[Records shown]
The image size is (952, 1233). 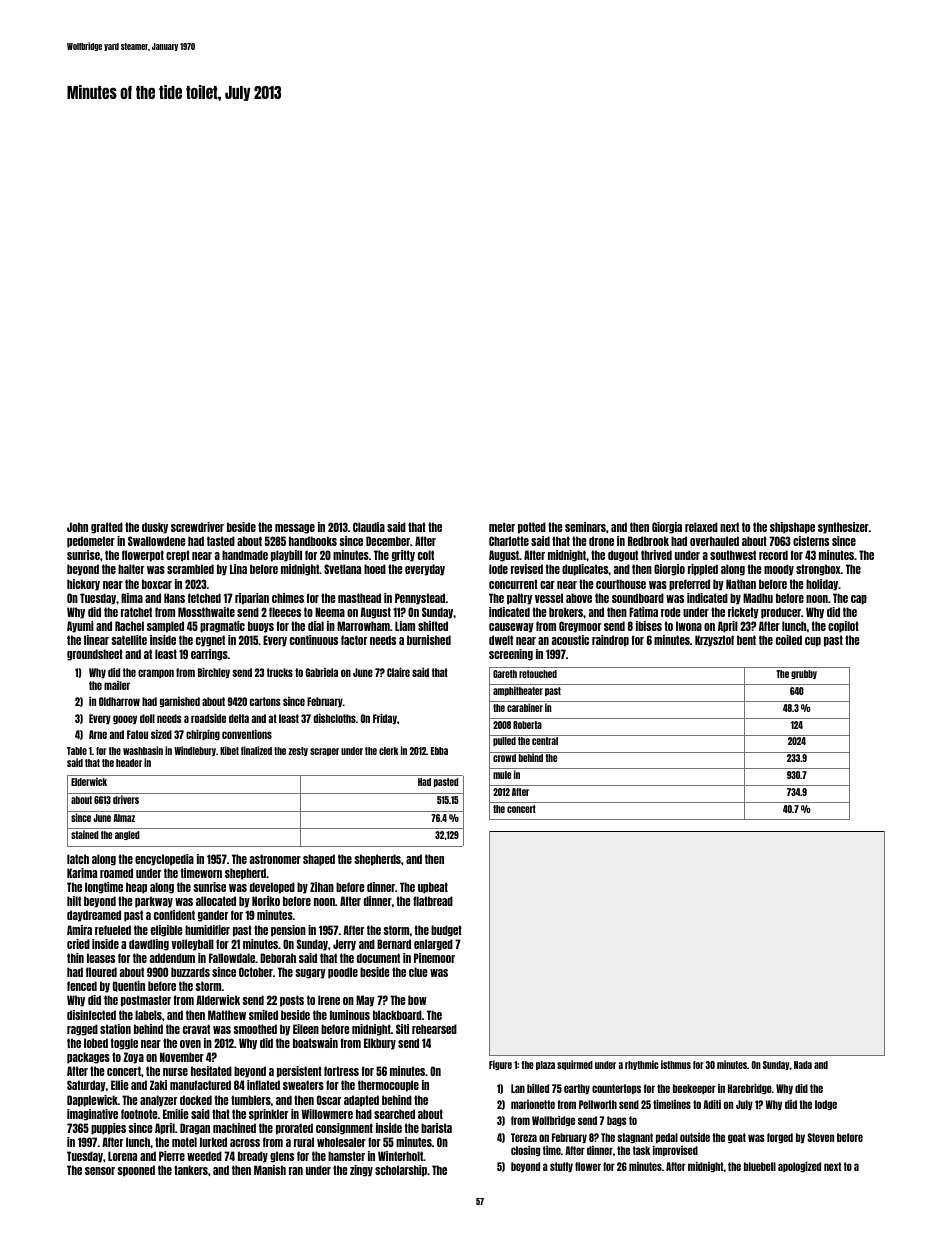 I want to click on shaped, so click(x=319, y=860).
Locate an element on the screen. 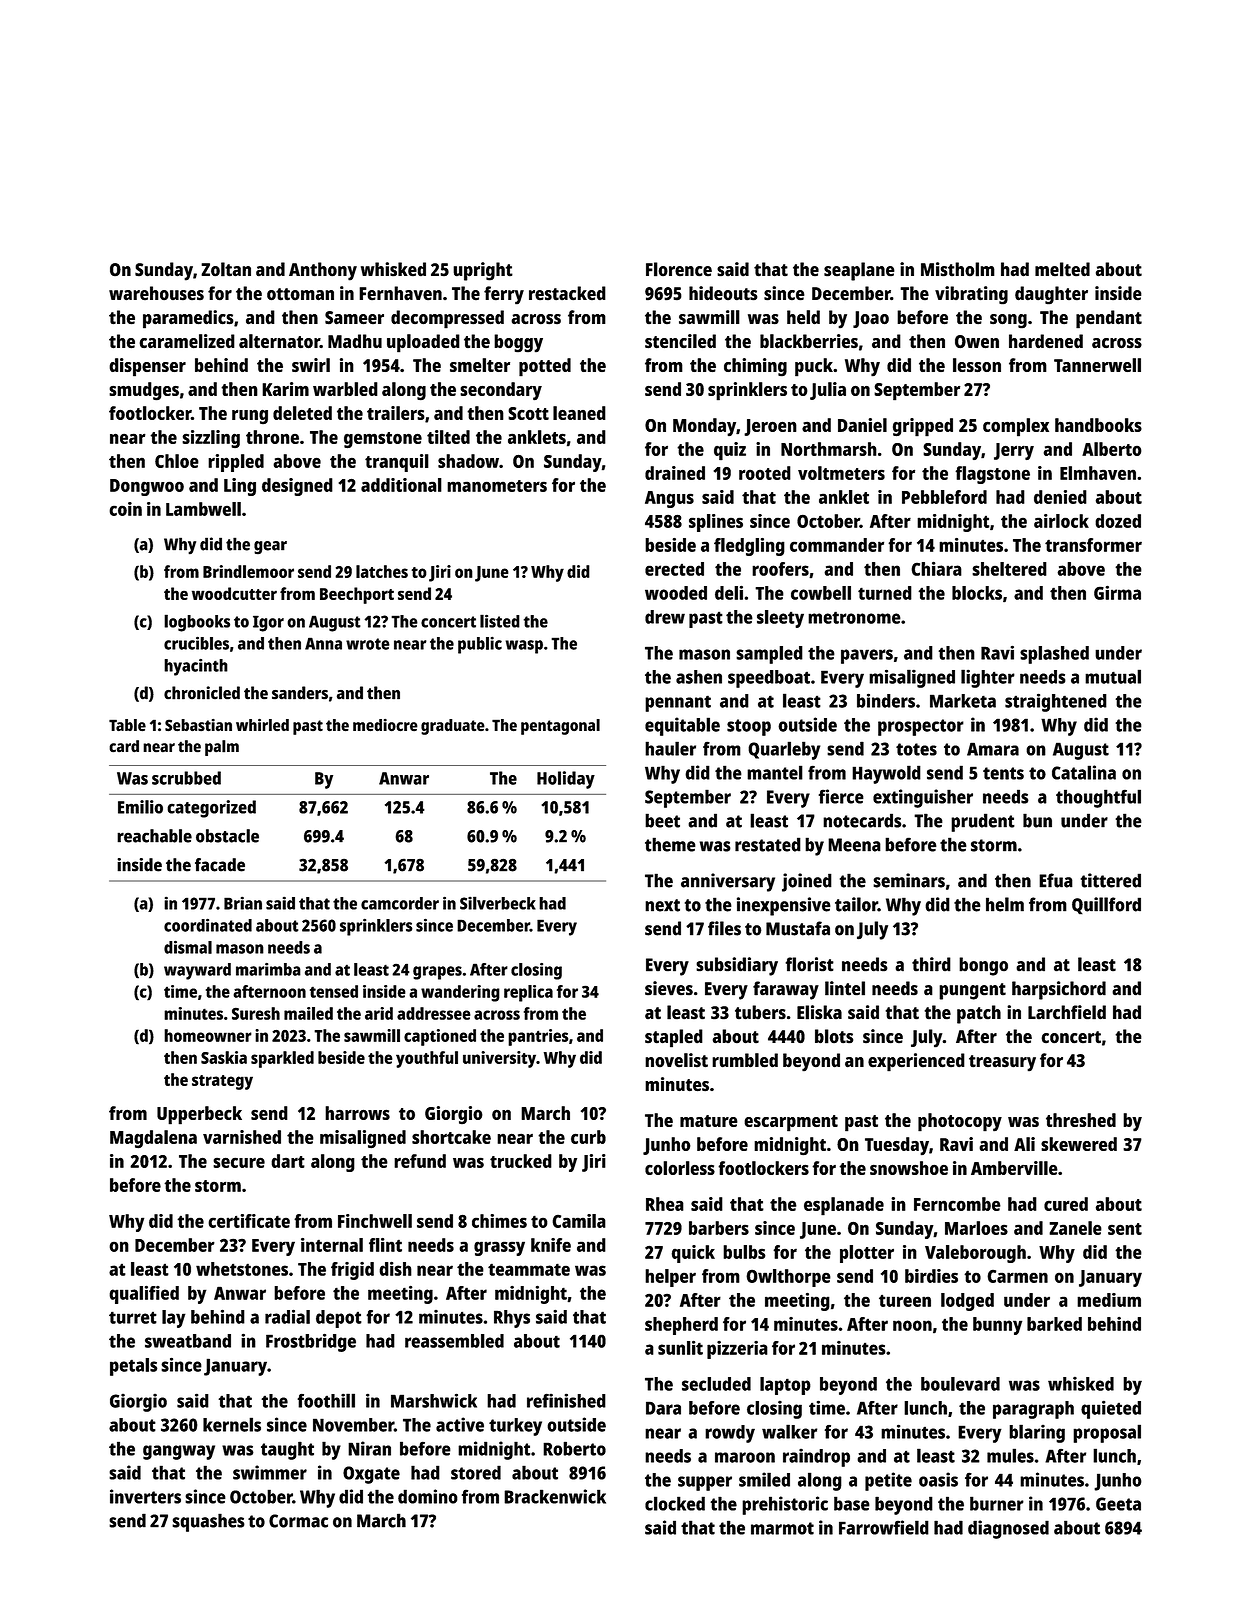 This screenshot has width=1251, height=1619. Holiday is located at coordinates (566, 780).
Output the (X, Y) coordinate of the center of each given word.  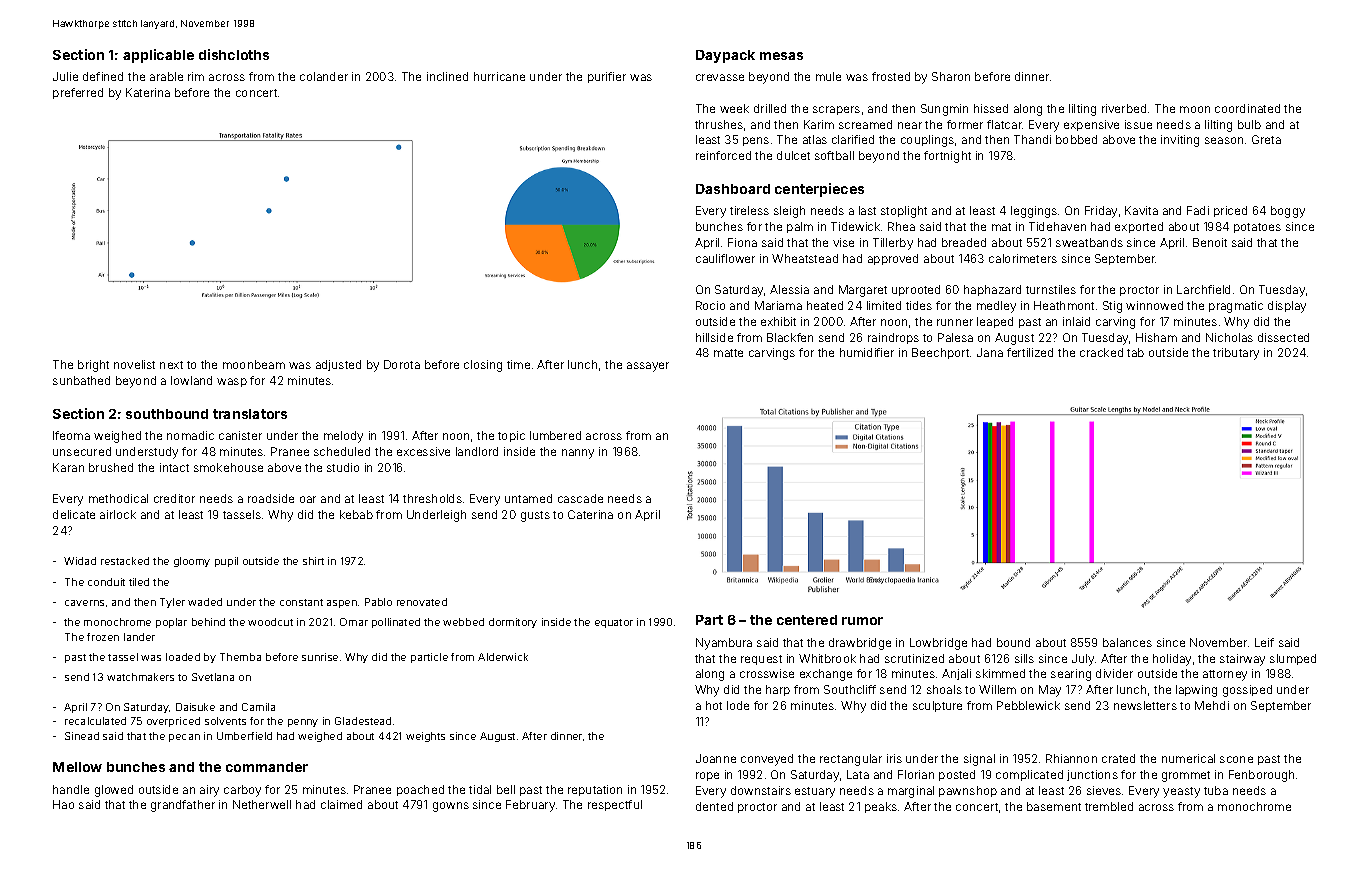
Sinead (82, 736)
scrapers (836, 110)
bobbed (1076, 139)
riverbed (1124, 108)
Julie (65, 76)
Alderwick (503, 657)
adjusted (338, 365)
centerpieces (819, 190)
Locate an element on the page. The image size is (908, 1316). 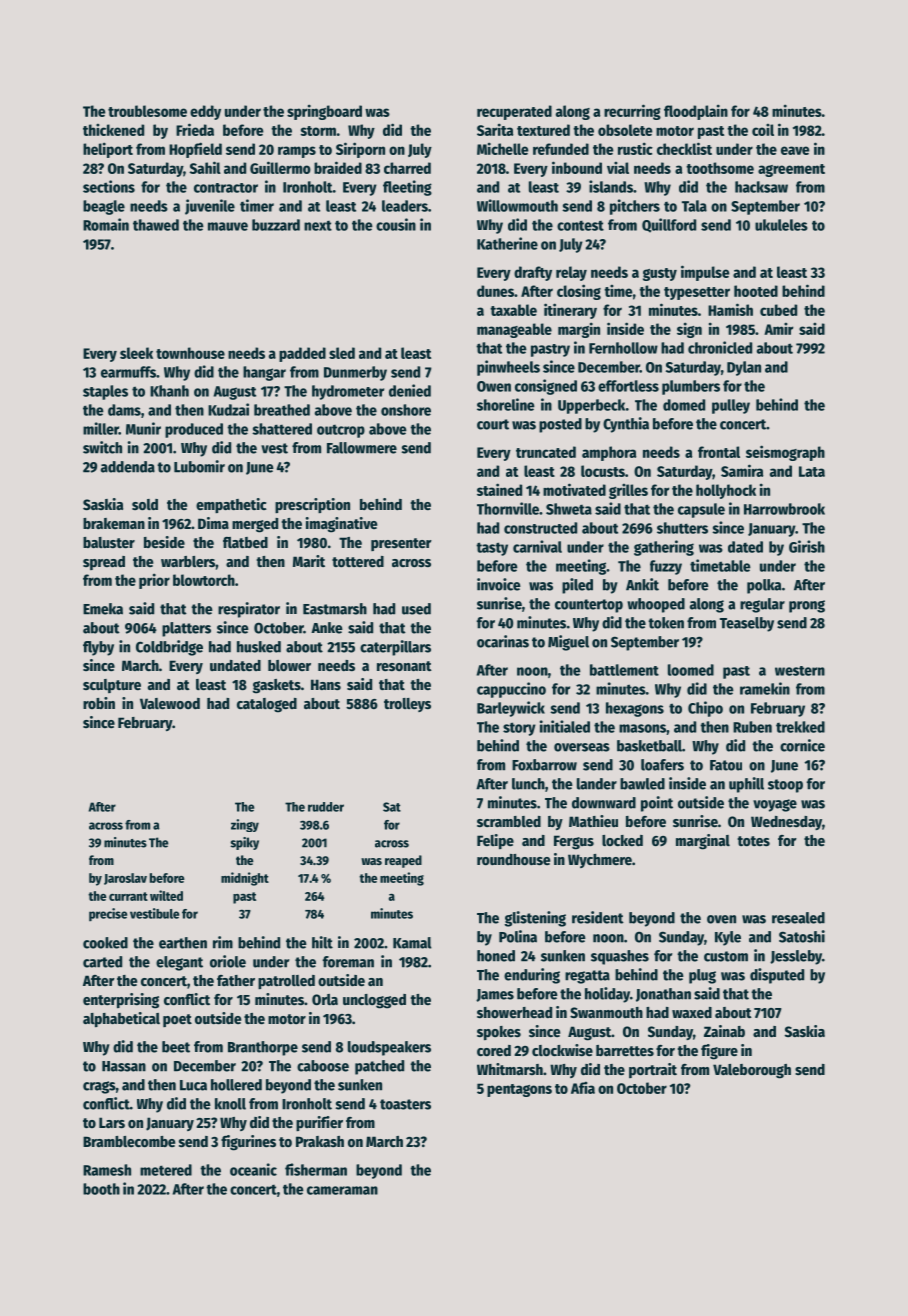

[Instructions for the task] Rewrite the records from the line with "riverbed (1124, 108)" through the end of the records, replacing "element" with "item" and keeping all else the same. Leave the pictures out.

[Exercise answer]
riverbed (1124, 108)
Julie (65, 76)
Alderwick (503, 657)
adjusted (338, 365)
centerpieces (819, 190)
Locate an item on the page. The image size is (908, 1316). 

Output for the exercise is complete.